▸ **DATA SHOWN**:
*** Begin section ***

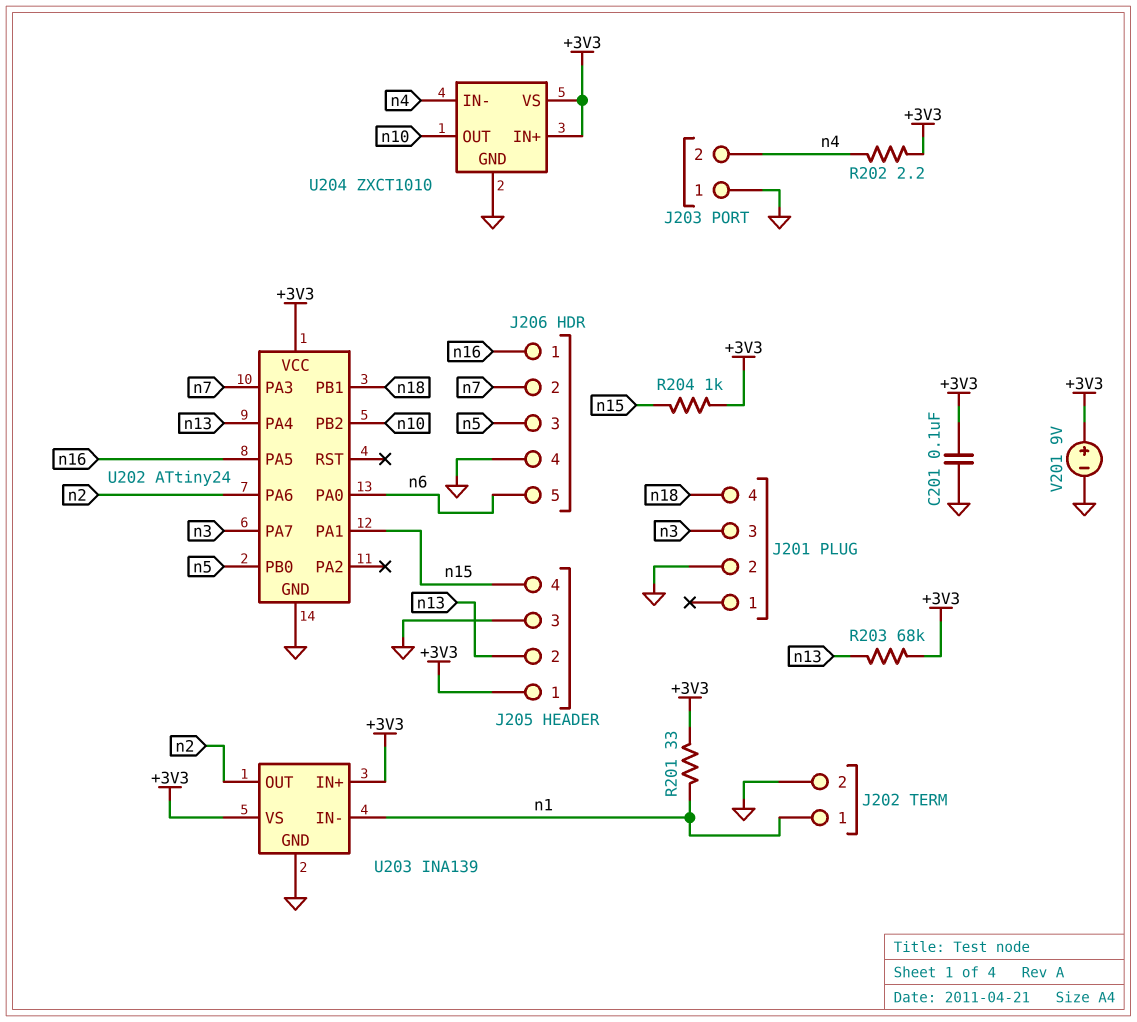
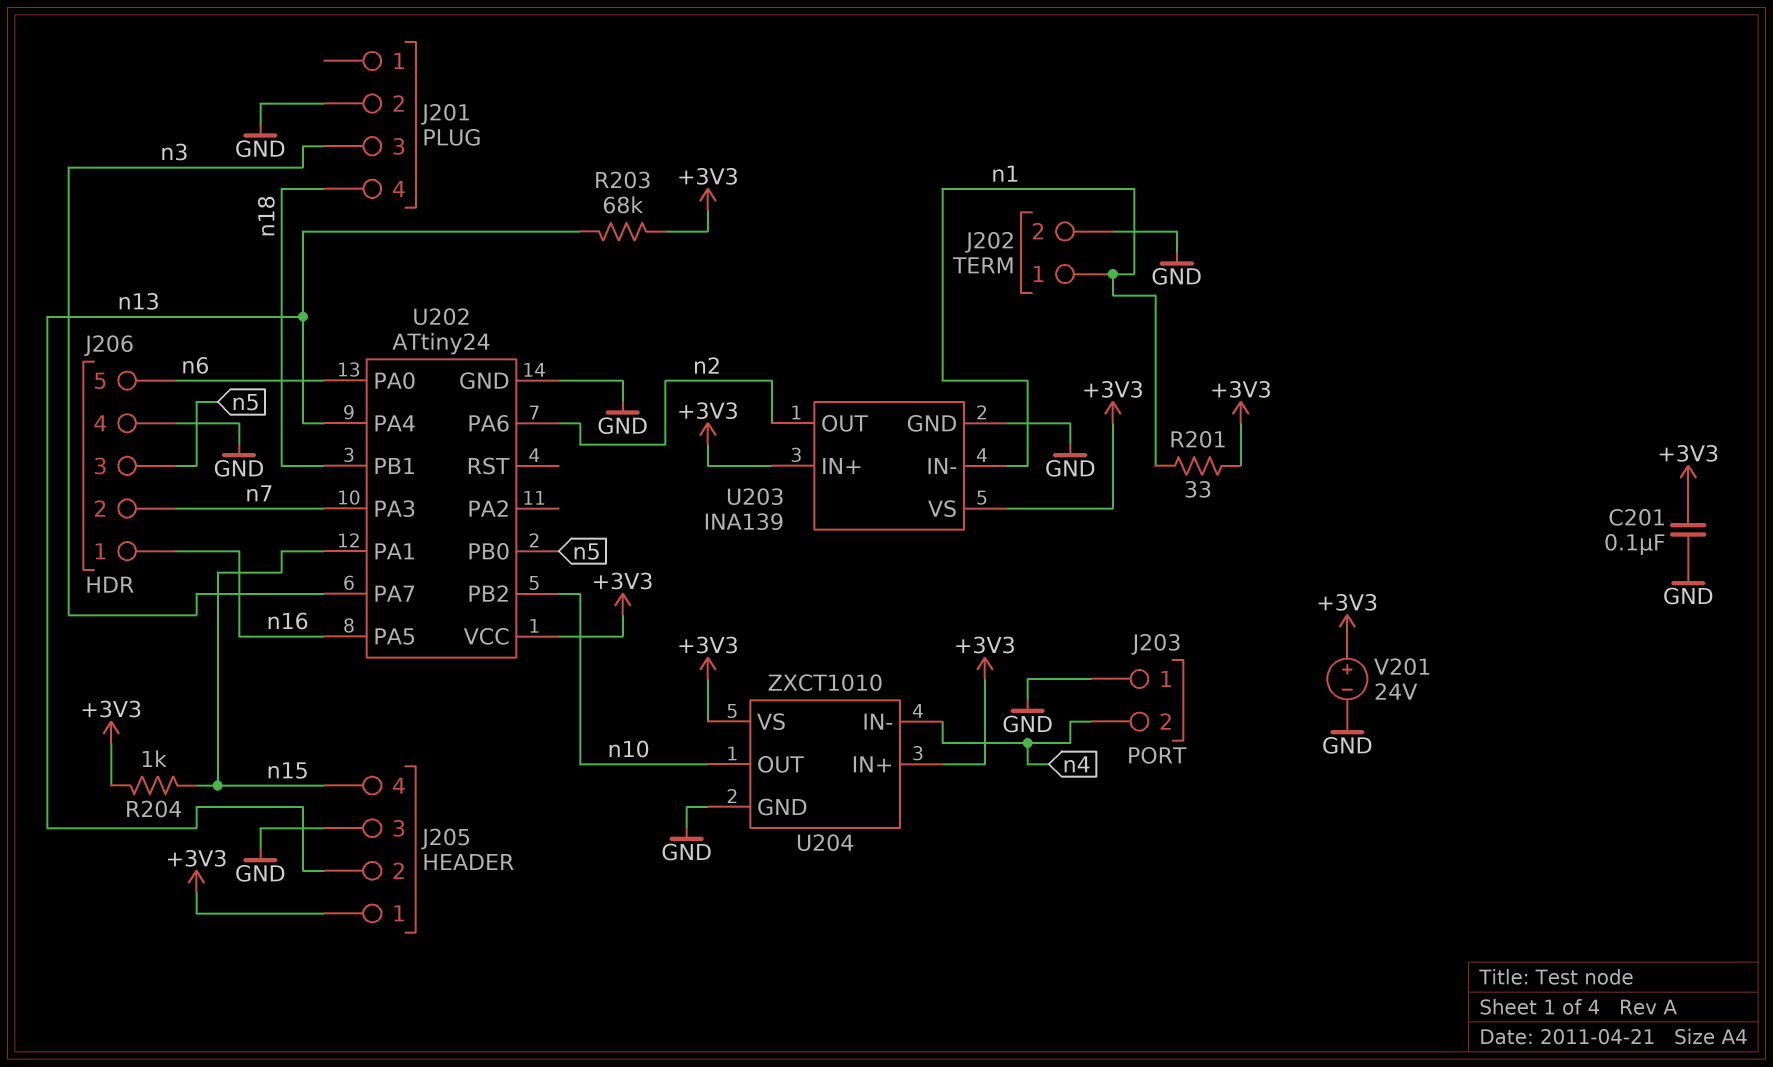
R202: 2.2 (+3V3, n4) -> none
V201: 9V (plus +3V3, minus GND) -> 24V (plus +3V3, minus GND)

*** End section ***
*** Begin section ***

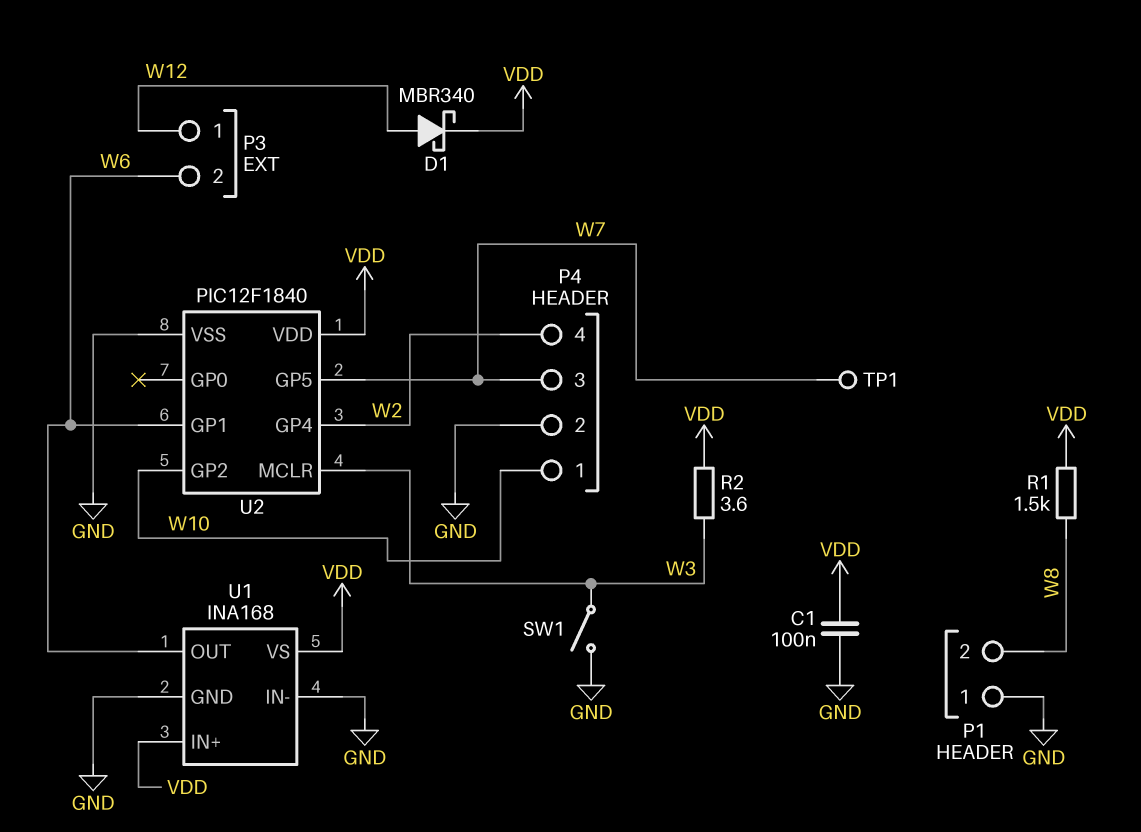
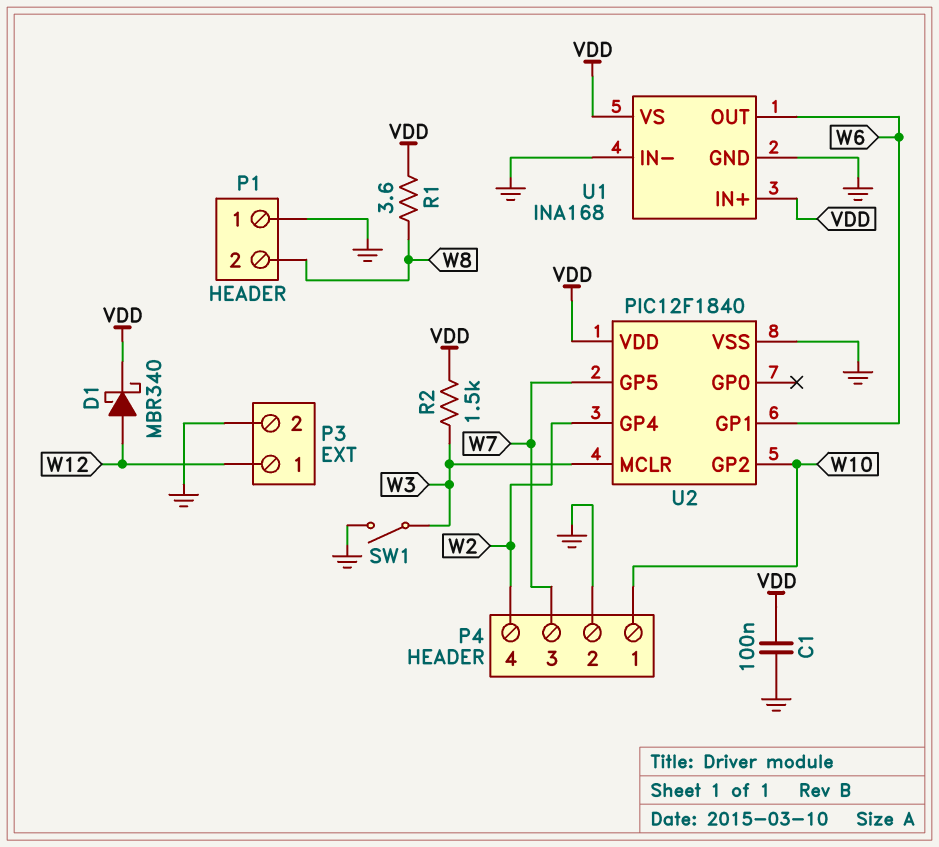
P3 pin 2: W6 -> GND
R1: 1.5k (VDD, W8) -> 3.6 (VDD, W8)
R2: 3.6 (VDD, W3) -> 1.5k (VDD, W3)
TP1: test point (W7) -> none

*** End section ***
*** Begin section ***

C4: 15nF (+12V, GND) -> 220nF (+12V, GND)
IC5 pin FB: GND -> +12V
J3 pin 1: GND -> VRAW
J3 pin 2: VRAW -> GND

*** End section ***

▸ **WHAT YOU HAVE TO DO**: If a line in the records above has the word "none", copy it.

▸ **EXPECTED ANSWER**:
R202: 2.2 (+3V3, n4) -> none
TP1: test point (W7) -> none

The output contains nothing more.